PROMPT:
From the line containing "IC1 pin in+: n6 -> GND" down to the final entry below, restate each line word for word.

RECORDS SHOWN:
>>
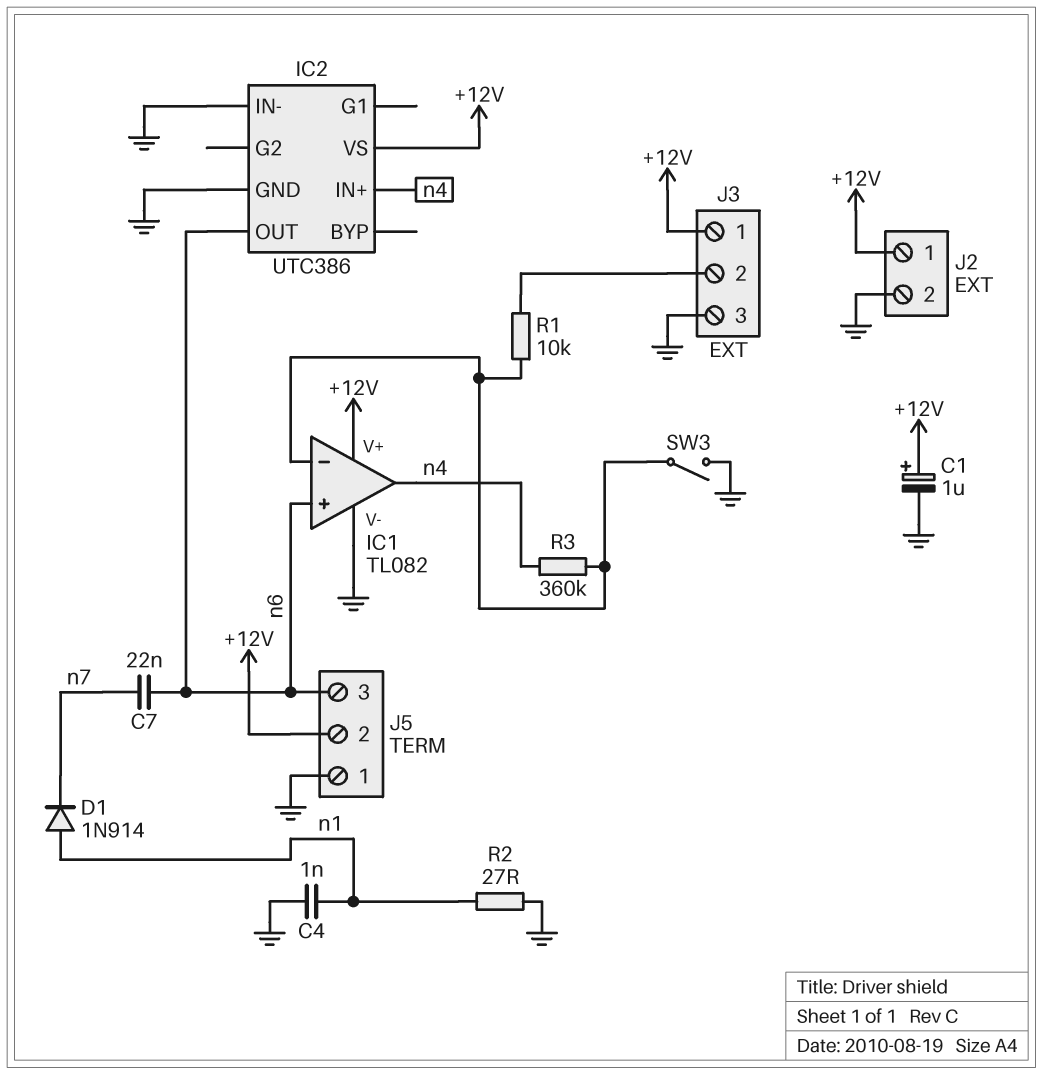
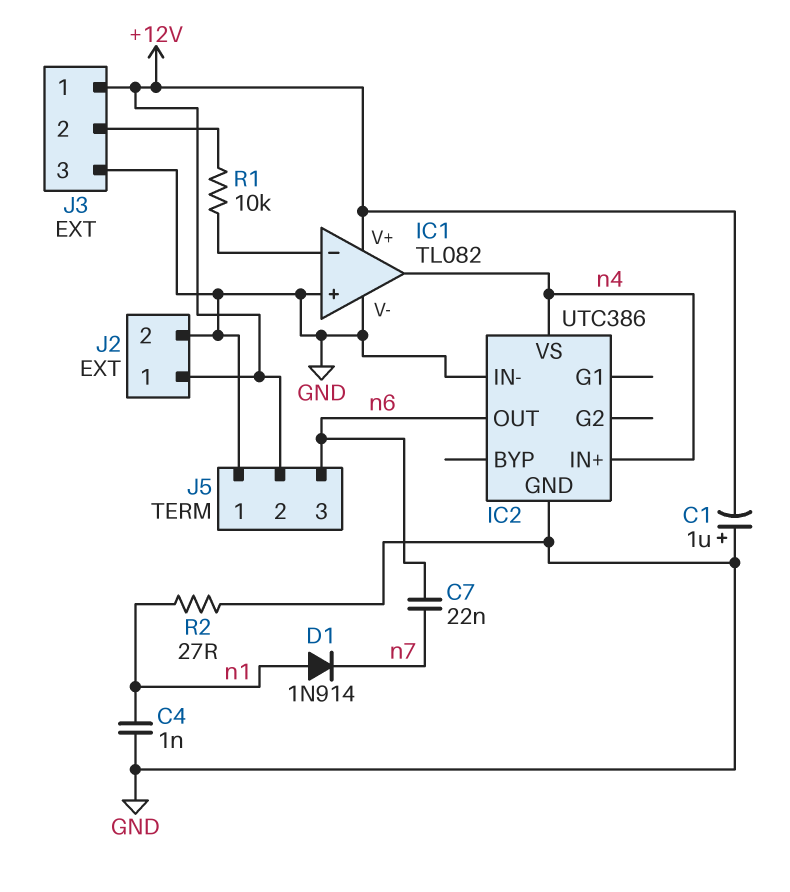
C1: 1uF (plus +12V, minus GND) -> 1uF (plus GND, minus +12V)
IC1 pin in+: n6 -> GND
IC2 pin VS: +12V -> n4
R3: 360k (IC1/in-, n4) -> none
SW3: switch (GND, IC1/in-) -> none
<<
SOLUTION FOR THIS TASK:
IC1 pin in+: n6 -> GND
IC2 pin VS: +12V -> n4
R3: 360k (IC1/in-, n4) -> none
SW3: switch (GND, IC1/in-) -> none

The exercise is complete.